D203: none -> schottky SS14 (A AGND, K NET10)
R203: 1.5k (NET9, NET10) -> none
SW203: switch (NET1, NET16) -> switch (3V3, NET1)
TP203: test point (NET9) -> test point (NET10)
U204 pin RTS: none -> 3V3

· · · ·

Problem statement: Your answer should hold exactly the lines from the one containing "TP203: test point" to the last line of the data, both included, and no others.

Result:
TP203: test point (NET9) -> test point (NET10)
U204 pin RTS: none -> 3V3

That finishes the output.